## WORK REQUEST
Would you retype the whole listing verbatim, keeping pictures out of it?

## EXCERPTED RECORDS
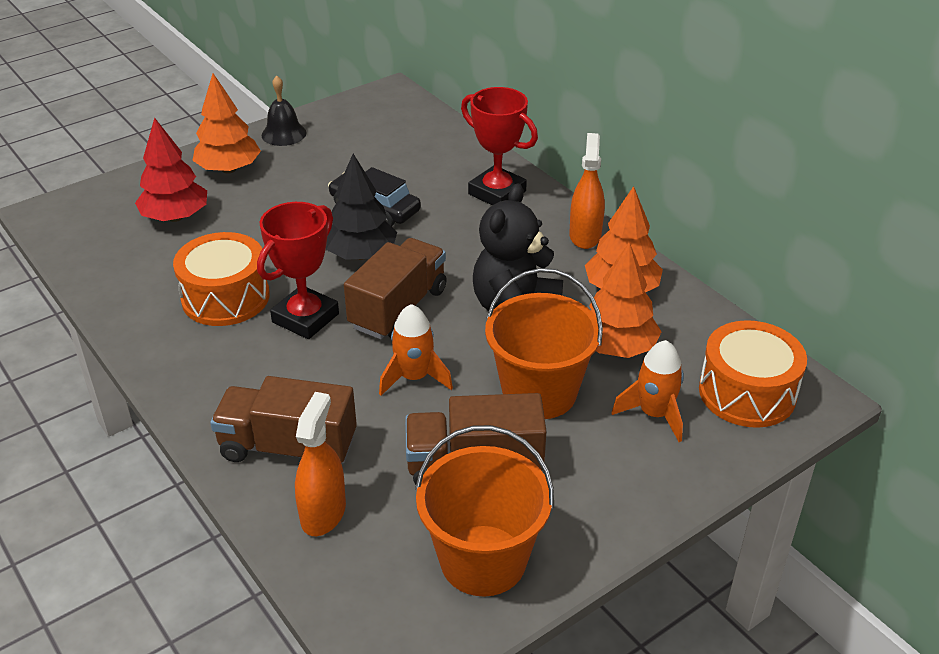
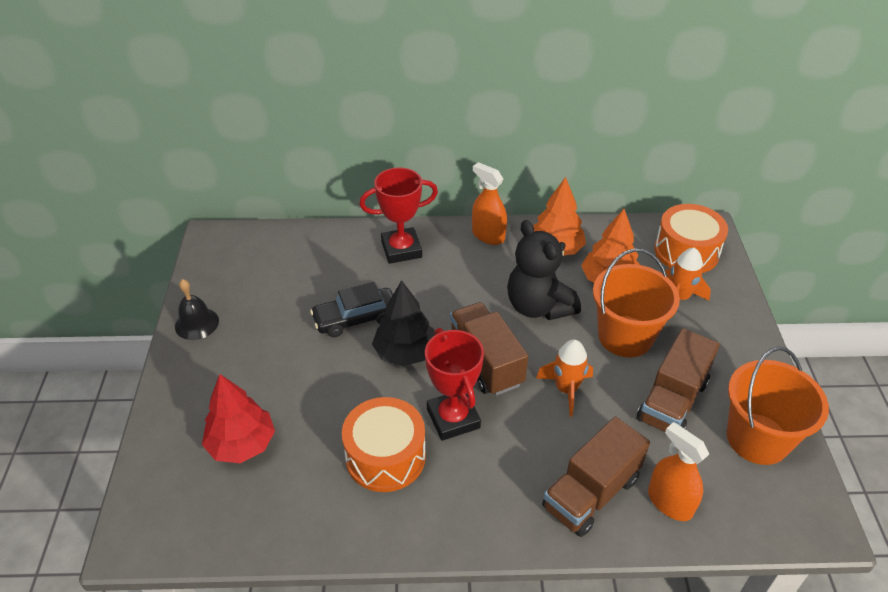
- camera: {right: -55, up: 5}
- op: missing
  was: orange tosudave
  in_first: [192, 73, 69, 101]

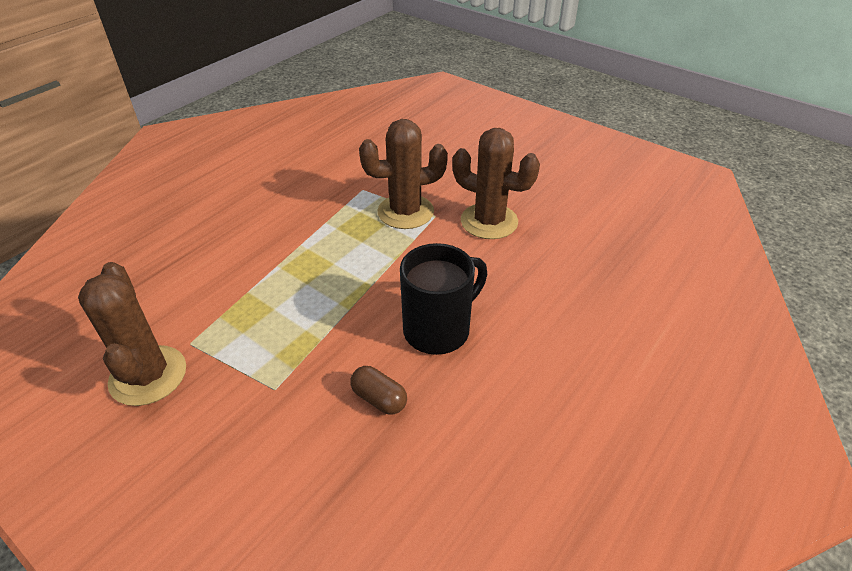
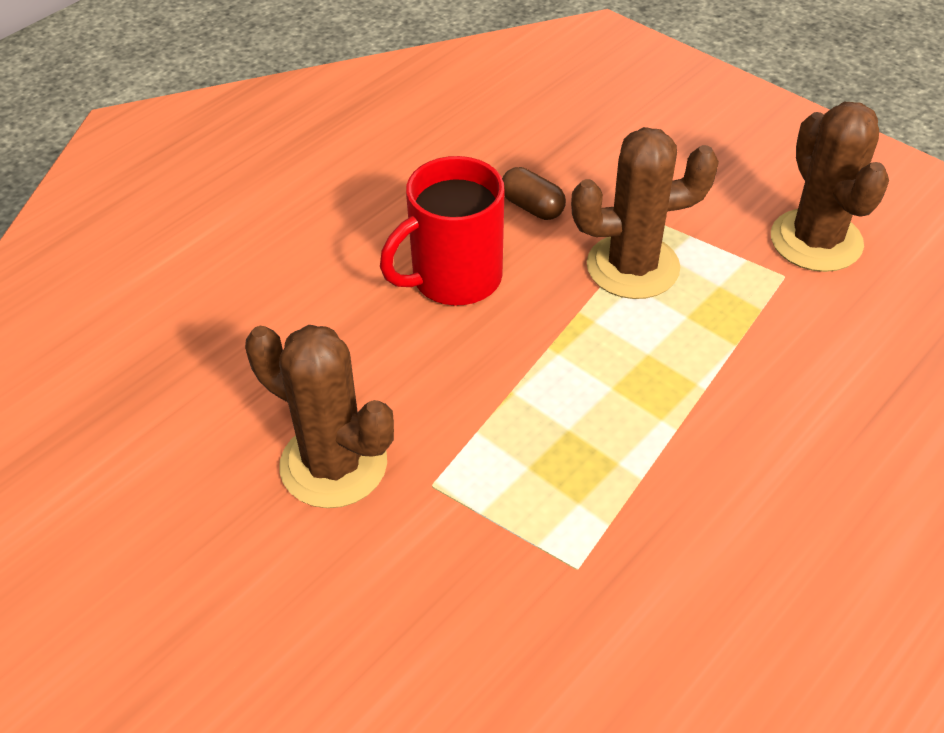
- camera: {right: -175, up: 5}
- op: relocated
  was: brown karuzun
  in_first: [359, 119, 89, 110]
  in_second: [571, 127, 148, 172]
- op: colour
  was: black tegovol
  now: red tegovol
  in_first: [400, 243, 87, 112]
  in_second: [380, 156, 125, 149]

## YOUR RESPONSE
- camera: {right: -55, up: 5}
- op: missing
  was: orange tosudave
  in_first: [192, 73, 69, 101]

- camera: {right: -175, up: 5}
- op: relocated
  was: brown karuzun
  in_first: [359, 119, 89, 110]
  in_second: [571, 127, 148, 172]
- op: colour
  was: black tegovol
  now: red tegovol
  in_first: [400, 243, 87, 112]
  in_second: [380, 156, 125, 149]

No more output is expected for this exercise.